[[ Record excerpts, beginning ]]

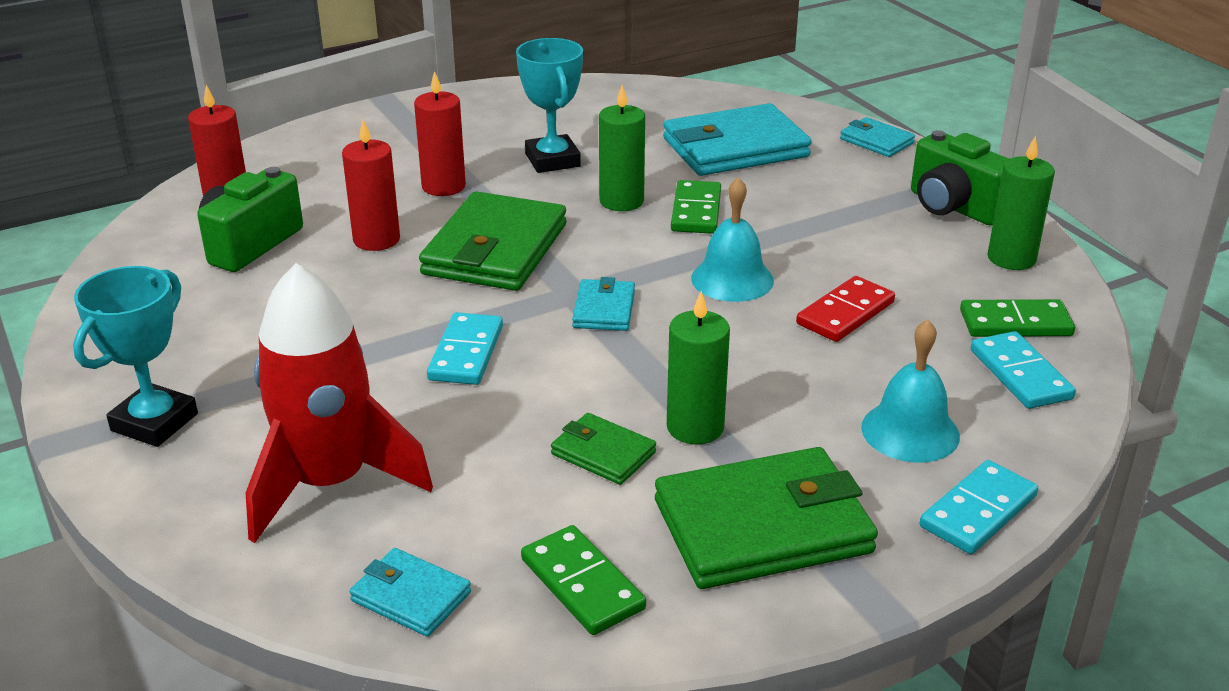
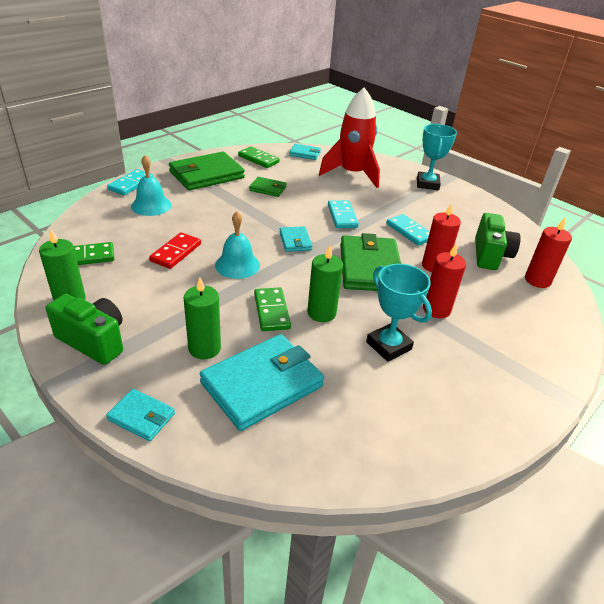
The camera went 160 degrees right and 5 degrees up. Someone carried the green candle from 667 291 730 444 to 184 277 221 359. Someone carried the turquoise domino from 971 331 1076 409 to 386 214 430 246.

[[ Record excerpts, end ]]
[[ Record excerpts, beginning ]]

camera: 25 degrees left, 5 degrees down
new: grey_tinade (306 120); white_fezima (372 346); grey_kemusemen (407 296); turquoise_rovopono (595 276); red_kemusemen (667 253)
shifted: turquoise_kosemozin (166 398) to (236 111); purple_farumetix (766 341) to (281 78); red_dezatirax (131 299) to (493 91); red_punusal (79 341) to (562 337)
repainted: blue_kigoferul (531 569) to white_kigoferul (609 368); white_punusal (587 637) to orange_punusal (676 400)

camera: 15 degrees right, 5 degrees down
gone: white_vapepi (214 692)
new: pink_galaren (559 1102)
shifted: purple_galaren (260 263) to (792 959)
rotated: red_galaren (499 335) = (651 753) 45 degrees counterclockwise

[[ Record excerpts, end ]]

■ What is required
Could you set down, word for word, only the lines above from the line with "camera: 25 degrees left, 5 degrees down" to the line with "shifted: turquoise_kosemozin (166", including both?

■ Solution to the exercise
camera: 25 degrees left, 5 degrees down
new: grey_tinade (306 120); white_fezima (372 346); grey_kemusemen (407 296); turquoise_rovopono (595 276); red_kemusemen (667 253)
shifted: turquoise_kosemozin (166 398) to (236 111); purple_farumetix (766 341) to (281 78); red_dezatirax (131 299) to (493 91); red_punusal (79 341) to (562 337)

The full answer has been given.